▸ Available records
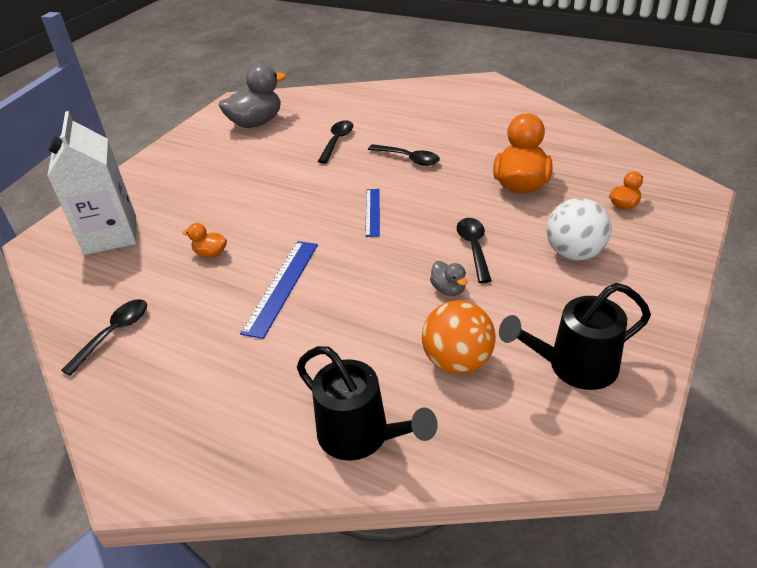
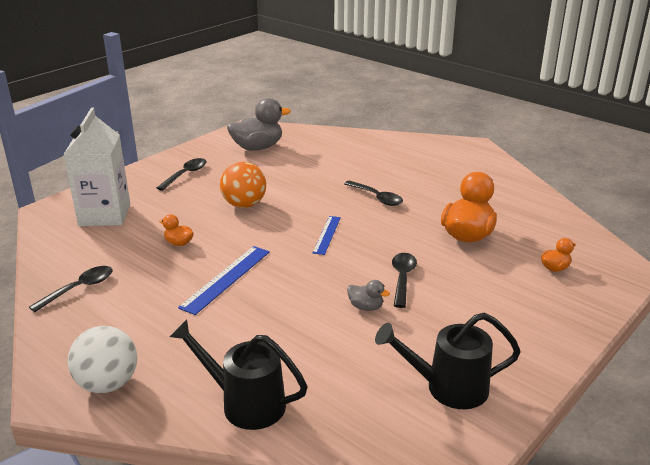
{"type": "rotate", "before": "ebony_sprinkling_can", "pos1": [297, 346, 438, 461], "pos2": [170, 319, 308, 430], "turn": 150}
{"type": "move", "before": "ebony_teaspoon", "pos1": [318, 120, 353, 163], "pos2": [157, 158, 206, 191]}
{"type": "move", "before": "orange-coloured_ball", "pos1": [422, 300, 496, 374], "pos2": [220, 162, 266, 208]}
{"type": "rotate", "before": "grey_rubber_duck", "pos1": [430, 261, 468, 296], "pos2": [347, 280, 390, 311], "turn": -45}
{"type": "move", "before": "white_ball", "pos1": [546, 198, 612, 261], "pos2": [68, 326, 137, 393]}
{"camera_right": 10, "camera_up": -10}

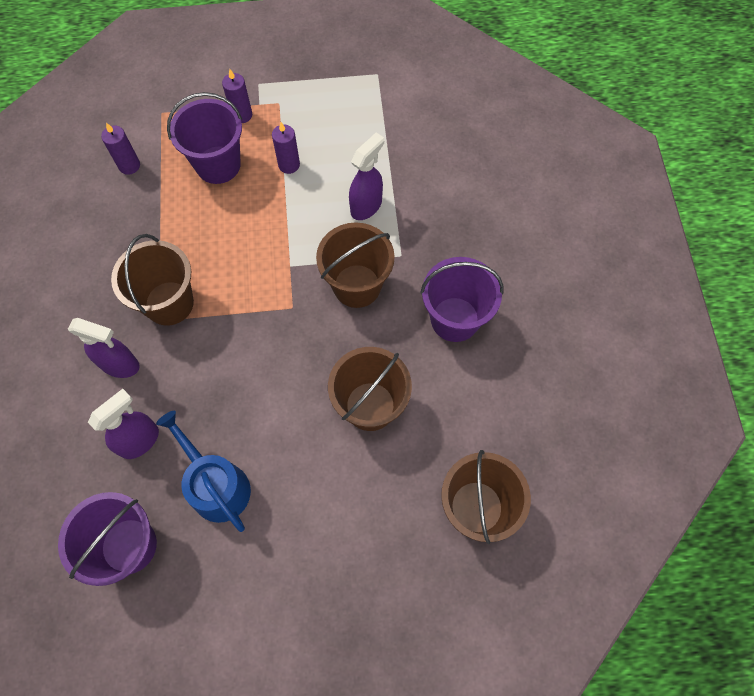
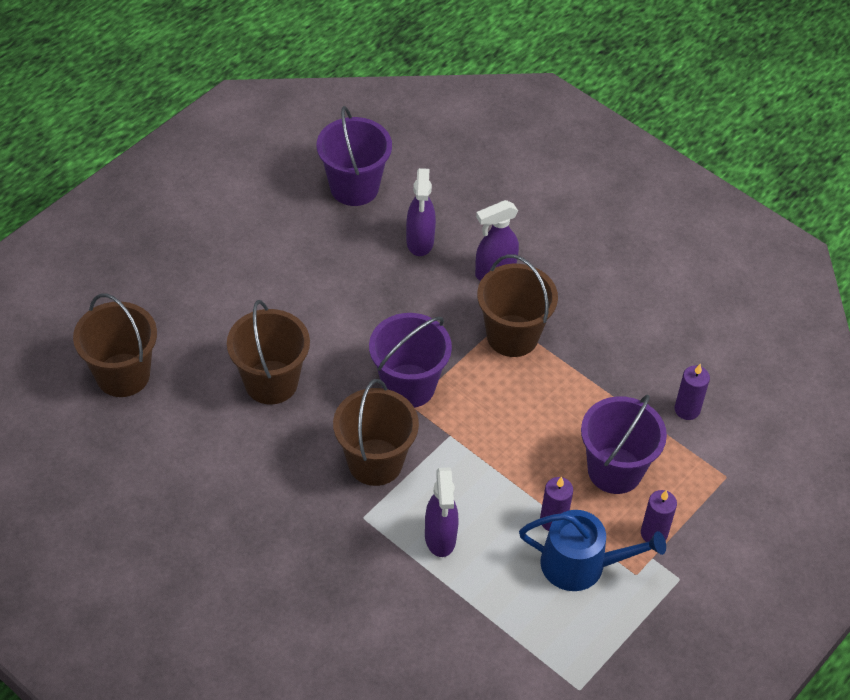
{"type": "move", "before": "blue_sprinkling_can", "pos1": [156, 411, 251, 532], "pos2": [519, 510, 666, 591]}
{"type": "move", "before": "royal_purple_bucket", "pos1": [420, 257, 504, 342], "pos2": [369, 313, 452, 408]}
{"camera_right": 135, "camera_up": -15}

▸ Exercise directions
Leave out the pictures and set down all of the data exactly.

▸ Your solution
{"type": "rotate", "before": "ebony_sprinkling_can", "pos1": [297, 346, 438, 461], "pos2": [170, 319, 308, 430], "turn": 150}
{"type": "move", "before": "ebony_teaspoon", "pos1": [318, 120, 353, 163], "pos2": [157, 158, 206, 191]}
{"type": "move", "before": "orange-coloured_ball", "pos1": [422, 300, 496, 374], "pos2": [220, 162, 266, 208]}
{"type": "rotate", "before": "grey_rubber_duck", "pos1": [430, 261, 468, 296], "pos2": [347, 280, 390, 311], "turn": -45}
{"type": "move", "before": "white_ball", "pos1": [546, 198, 612, 261], "pos2": [68, 326, 137, 393]}
{"camera_right": 10, "camera_up": -10}

{"type": "move", "before": "blue_sprinkling_can", "pos1": [156, 411, 251, 532], "pos2": [519, 510, 666, 591]}
{"type": "move", "before": "royal_purple_bucket", "pos1": [420, 257, 504, 342], "pos2": [369, 313, 452, 408]}
{"camera_right": 135, "camera_up": -15}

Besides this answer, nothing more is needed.